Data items
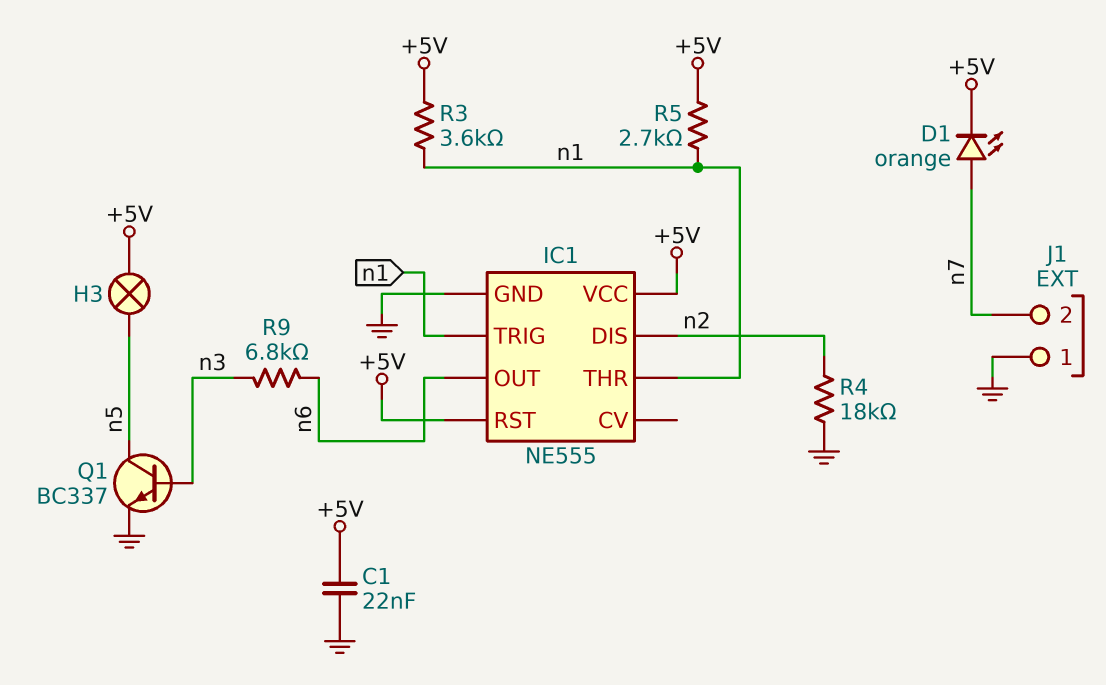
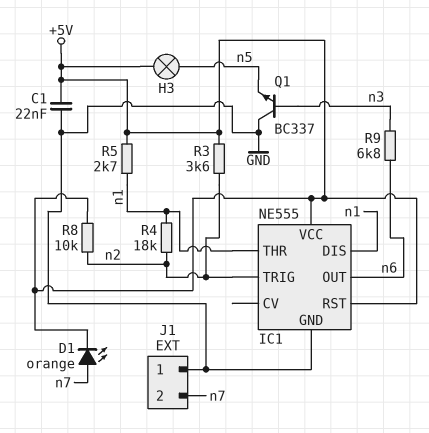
IC1 pin DIS: n2 -> n1
IC1 pin TRIG: n1 -> n2
Q1: NPN BC337 (B n3, C n5, E GND) -> NPN BC337 (B n3, C GND, E n5)
R3: 3.6k (+5V, n1) -> 3.6k (+5V, n2)
R4: 18k (GND, n2) -> 18k (n1, n2)
R8: none -> 10k (+5V, n2)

WORK INSTRUCTIONS:
The answer must restate every entry word for word, with the pictures left out.

YOUR RESPONSE:
IC1 pin DIS: n2 -> n1
IC1 pin TRIG: n1 -> n2
Q1: NPN BC337 (B n3, C n5, E GND) -> NPN BC337 (B n3, C GND, E n5)
R3: 3.6k (+5V, n1) -> 3.6k (+5V, n2)
R4: 18k (GND, n2) -> 18k (n1, n2)
R8: none -> 10k (+5V, n2)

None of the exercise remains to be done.